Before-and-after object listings
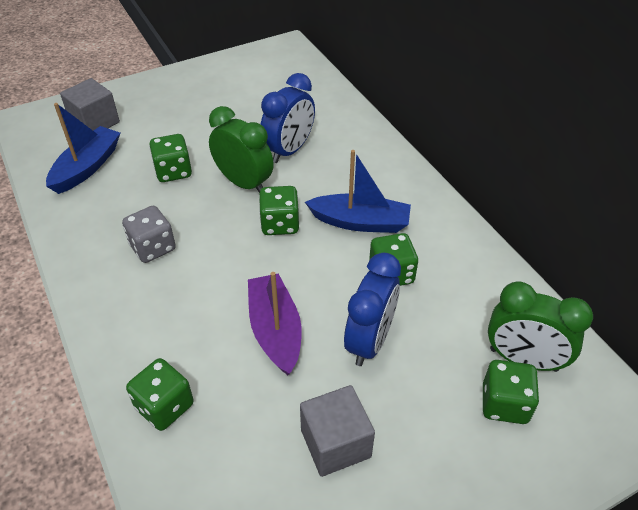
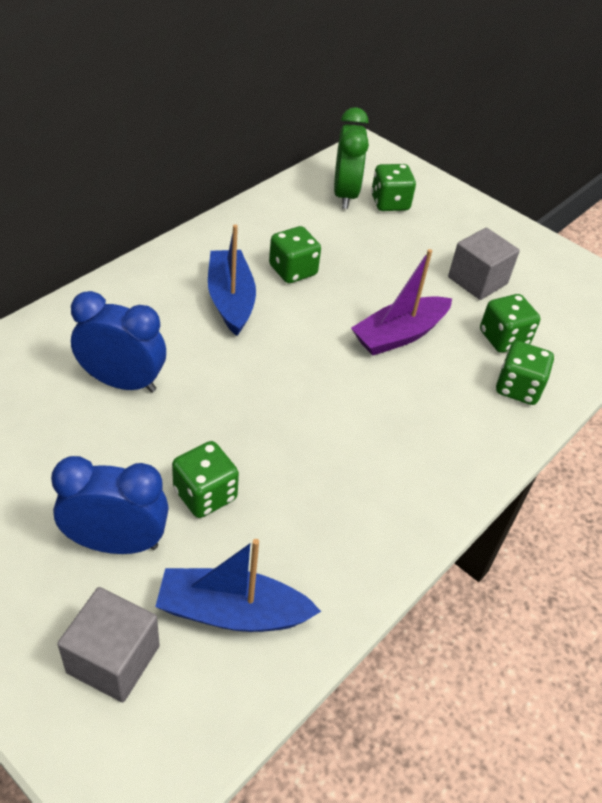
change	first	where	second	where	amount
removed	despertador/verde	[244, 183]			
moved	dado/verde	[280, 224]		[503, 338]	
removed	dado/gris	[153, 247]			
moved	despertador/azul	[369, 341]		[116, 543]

__Work instruction__
All of the entries above are to be written out exactly, with no pictures.

__Solution to the problem__
change	first	where	second	where	amount
removed	despertador/verde	[244, 183]			
moved	dado/verde	[280, 224]		[503, 338]	
removed	dado/gris	[153, 247]			
moved	despertador/azul	[369, 341]		[116, 543]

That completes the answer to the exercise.